The material below has pictures in it. Set down only the lines from the line containing "red car: [180,192,244,234]" through the line containing "turquoise house: [97,431,169,499]", word for word, and leave the pictures behind.

+++ Input

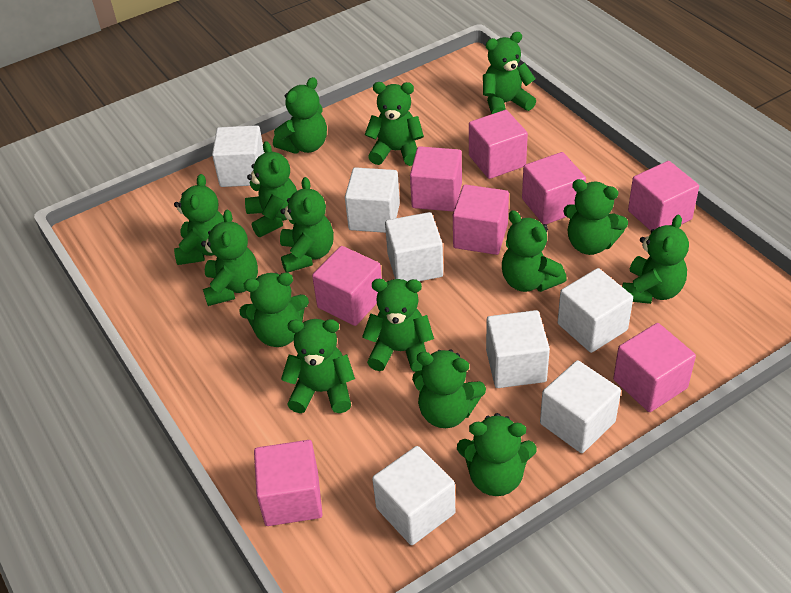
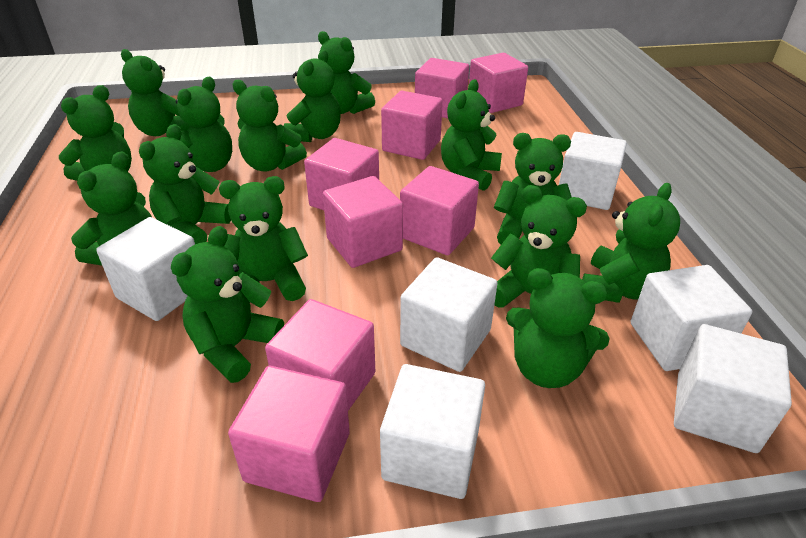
white cube: [212,125,264,187] [345,167,400,233] [372,446,455,545] [385,212,443,281] [486,310,550,388] [540,360,621,453] [558,268,633,353] = 7 -> [96,217,195,321] [380,364,485,499] [400,257,497,372] [559,132,627,210] [631,265,752,371] [674,324,792,453] = 6

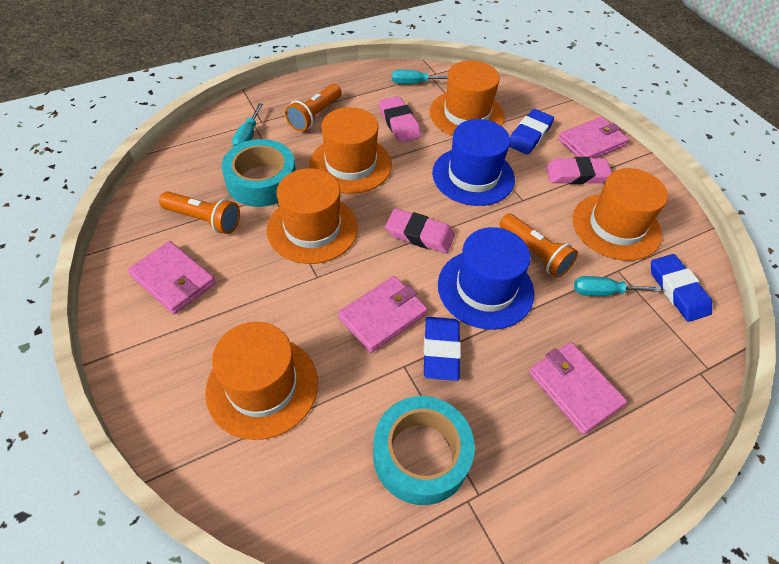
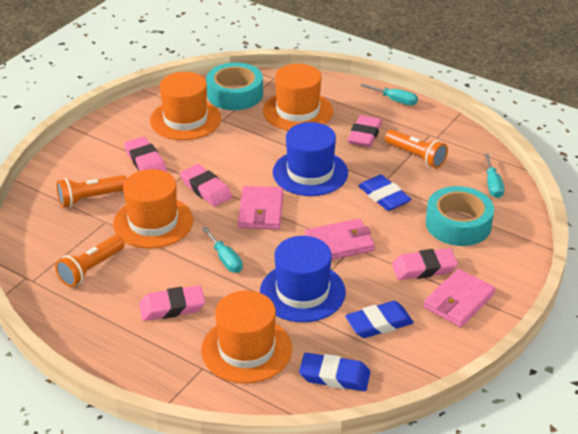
orange hat: [205,322,318,440] [267,168,358,264] [309,107,392,194] [430,60,505,136] [573,168,668,261] = 5 -> [113,169,193,248] [150,72,221,140] [201,290,292,384] [263,64,333,130] = 4
pink eraser: [379,96,421,143] [385,209,455,253] [546,157,612,184] = 3 -> [124,137,167,172] [139,285,205,321] [180,164,232,207] [348,115,382,147] [392,248,458,280] = 5
pink wallet: [128,241,216,314] [338,276,428,353] [529,342,627,435] [558,117,629,158] = 4 -> [238,186,283,229] [305,219,375,260] [423,269,496,327] = 3

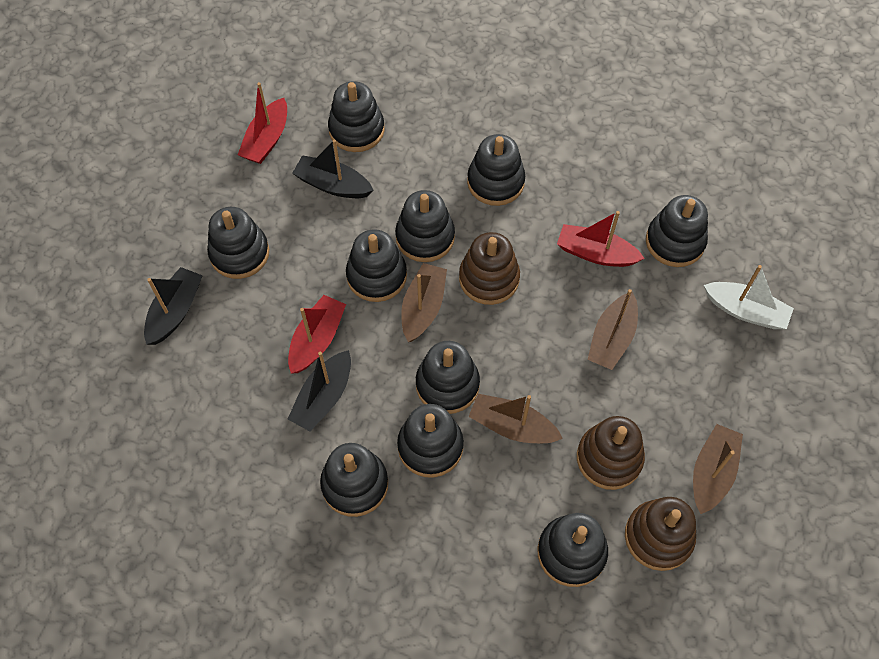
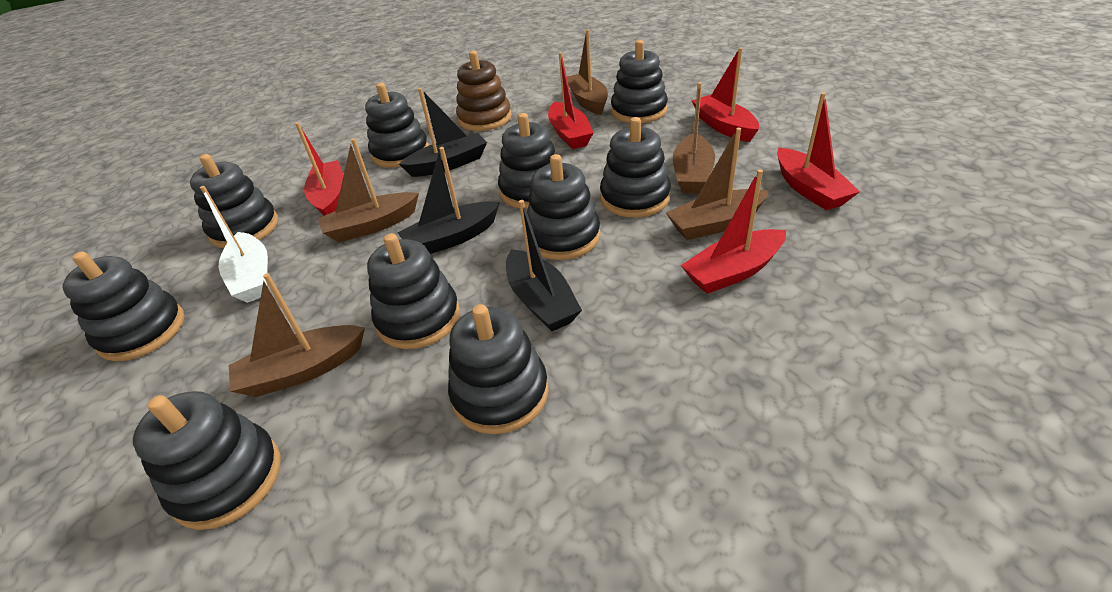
brown boat: [401,263,447,342] [468,394,563,443] [587,289,638,370] [693,424,743,514] = 4 -> [229,273,365,397] [318,138,419,242] [567,29,608,115] [666,128,769,240] [673,82,715,194] = 5
brown stacking toy: [459,232,520,305] [577,416,645,490] [625,497,696,571] = 3 -> [456,51,512,131] = 1
red boat: [238,82,287,164] [288,295,346,374] [557,211,645,267] = 3 -> [295,122,344,216] [548,52,593,149] [681,169,786,294] [692,47,759,142] [777,93,860,210] = 5

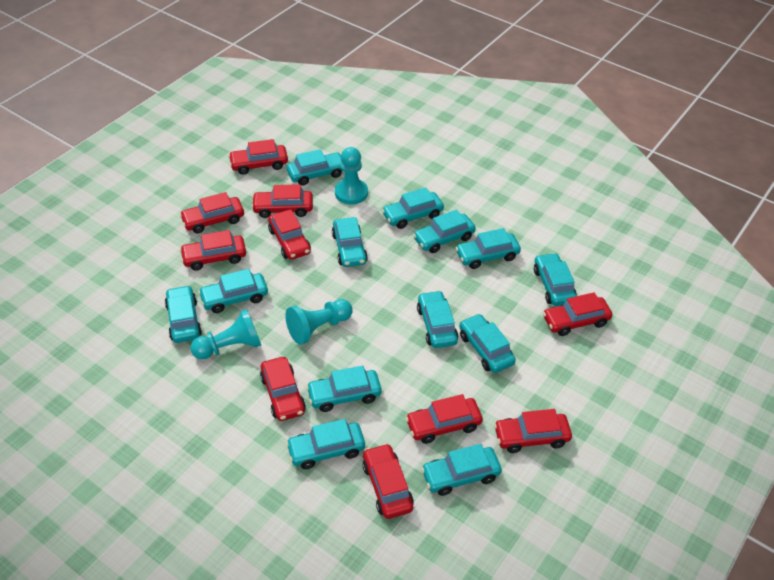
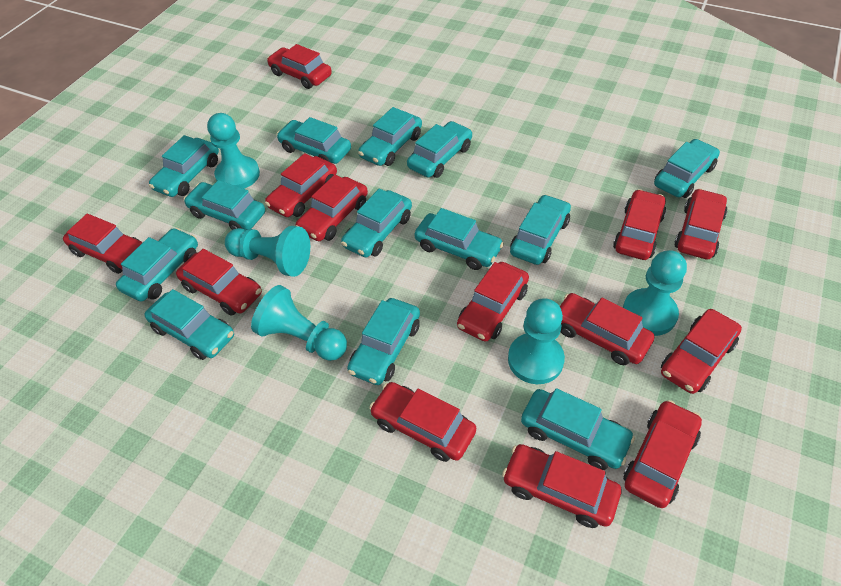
red car: [180,192,244,234] [180,230,246,271] [228,139,288,175] [251,184,313,218] [260,357,306,421] [268,210,311,260] [362,443,414,519] [405,394,483,444] [494,409,572,453] [543,292,612,336] = 10 -> [63,214,143,274] [176,249,262,315] [265,153,337,217] [267,44,332,89] [296,175,368,241] [369,382,476,462] [457,262,529,342] [502,444,622,528] [560,293,654,365] [613,189,666,260] [623,400,702,508] [661,309,742,394] [674,188,727,260] = 13
turquoise pawn: [190,309,261,360] [285,299,352,345] [335,147,368,205] = 3 -> [207,113,260,189] [225,226,310,277] [251,285,347,361] [508,298,565,384] [623,250,687,336] = 5

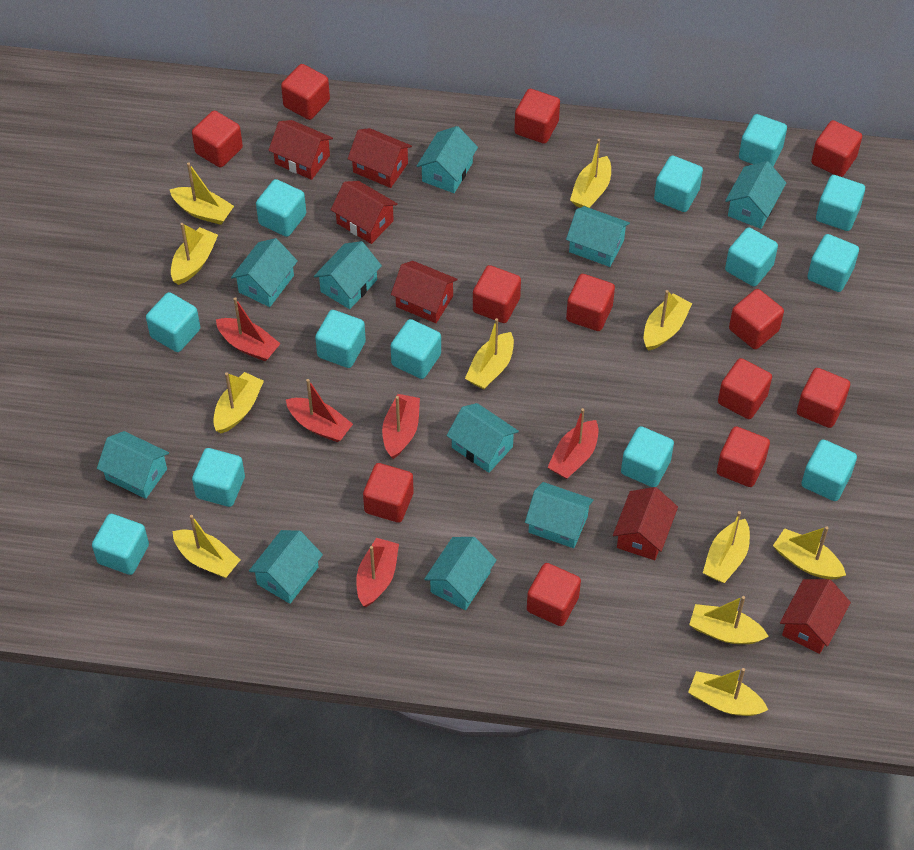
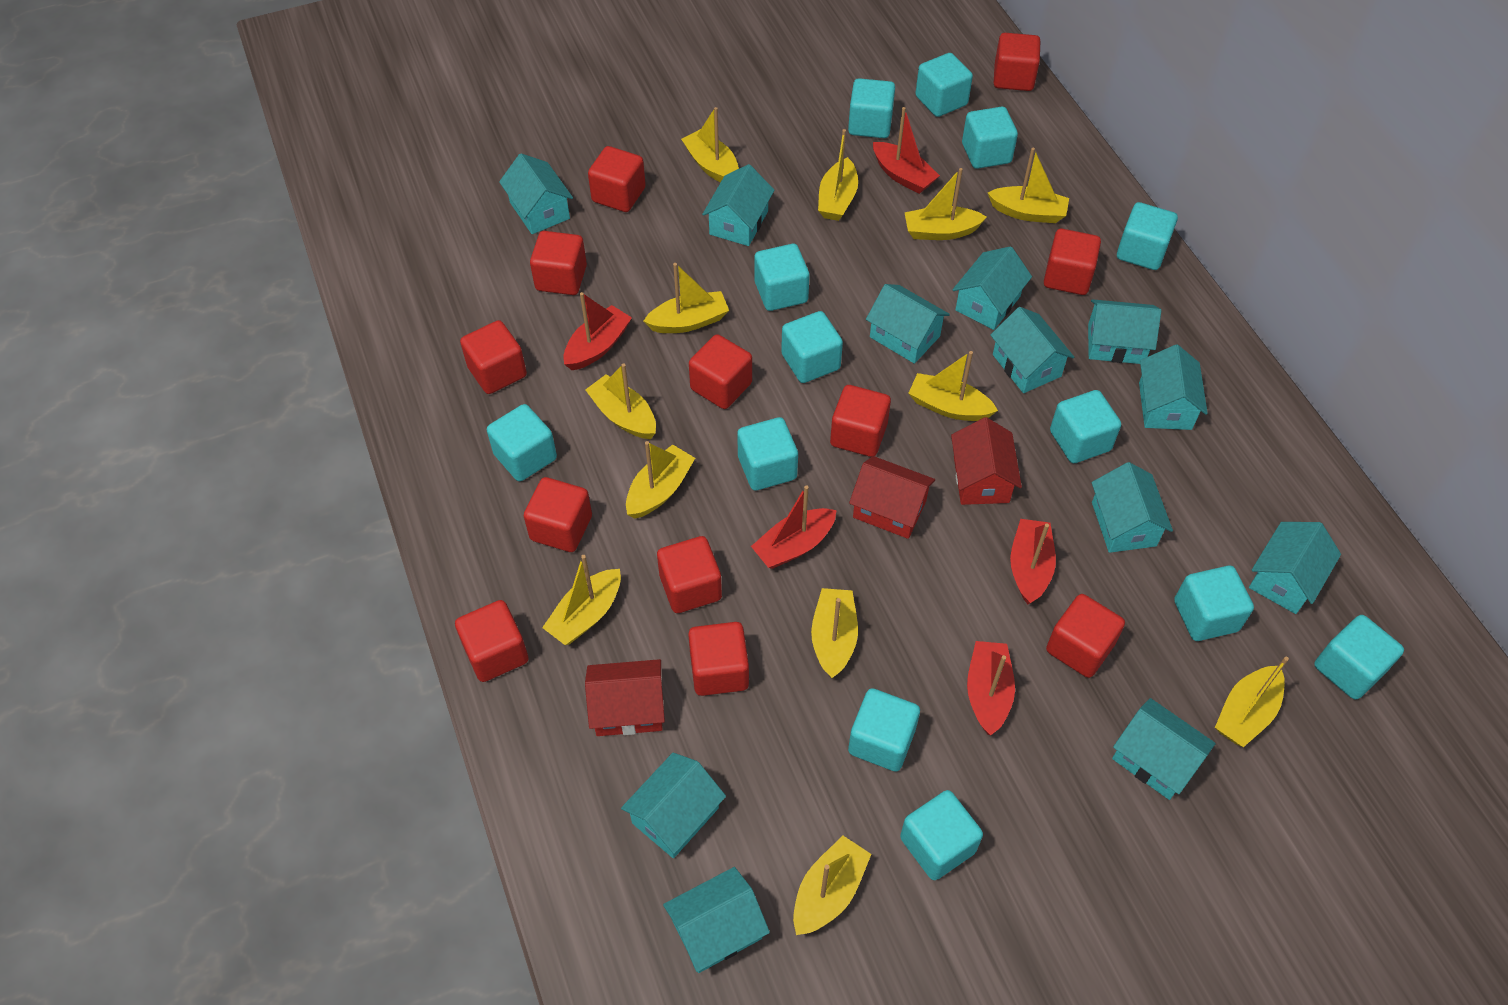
red house: [268,120,333,180] [331,181,398,244] [348,128,412,188] [391,261,458,323] [613,487,678,560] [780,579,851,654] = 6 -> [585,659,665,736] [849,456,935,539] [951,417,1022,505] = 3
turquoise house: [97,431,169,499] [231,238,298,307] [249,530,323,604] [314,241,382,309] [417,126,478,193] [424,537,497,610] [446,403,519,473] [525,482,594,548] [566,206,630,267] [725,161,786,229] = 10 -> [499,153,573,234] [621,752,726,858] [663,867,770,973] [702,164,774,246] [866,284,950,364] [953,246,1032,330] [990,307,1074,393] [1088,299,1161,364] [1092,462,1173,553] [1112,698,1216,800] [1139,345,1208,430] [1249,522,1341,614] = 12
yellow boat: [170,162,234,225] [171,223,218,285] [172,515,240,578] [213,372,264,433] [465,318,514,389] [570,139,611,208] [644,290,692,351] [688,668,768,716] [689,596,769,644] [703,511,750,583] [773,526,846,579] = 11 -> [542,555,621,645] [585,363,656,439] [626,441,695,519] [644,263,729,333] [681,107,739,182] [793,835,871,935] [811,588,858,678] [818,129,858,221] [904,168,987,240] [908,351,998,421] [988,148,1069,223] [1215,657,1289,747] = 12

++++++

### Solution for this problem
red car: [180,192,244,234] [180,230,246,271] [228,139,288,175] [251,184,313,218] [260,357,306,421] [268,210,311,260] [362,443,414,519] [405,394,483,444] [494,409,572,453] [543,292,612,336] = 10 -> [63,214,143,274] [176,249,262,315] [265,153,337,217] [267,44,332,89] [296,175,368,241] [369,382,476,462] [457,262,529,342] [502,444,622,528] [560,293,654,365] [613,189,666,260] [623,400,702,508] [661,309,742,394] [674,188,727,260] = 13
turquoise pawn: [190,309,261,360] [285,299,352,345] [335,147,368,205] = 3 -> [207,113,260,189] [225,226,310,277] [251,285,347,361] [508,298,565,384] [623,250,687,336] = 5

red house: [268,120,333,180] [331,181,398,244] [348,128,412,188] [391,261,458,323] [613,487,678,560] [780,579,851,654] = 6 -> [585,659,665,736] [849,456,935,539] [951,417,1022,505] = 3
turquoise house: [97,431,169,499] [231,238,298,307] [249,530,323,604] [314,241,382,309] [417,126,478,193] [424,537,497,610] [446,403,519,473] [525,482,594,548] [566,206,630,267] [725,161,786,229] = 10 -> [499,153,573,234] [621,752,726,858] [663,867,770,973] [702,164,774,246] [866,284,950,364] [953,246,1032,330] [990,307,1074,393] [1088,299,1161,364] [1092,462,1173,553] [1112,698,1216,800] [1139,345,1208,430] [1249,522,1341,614] = 12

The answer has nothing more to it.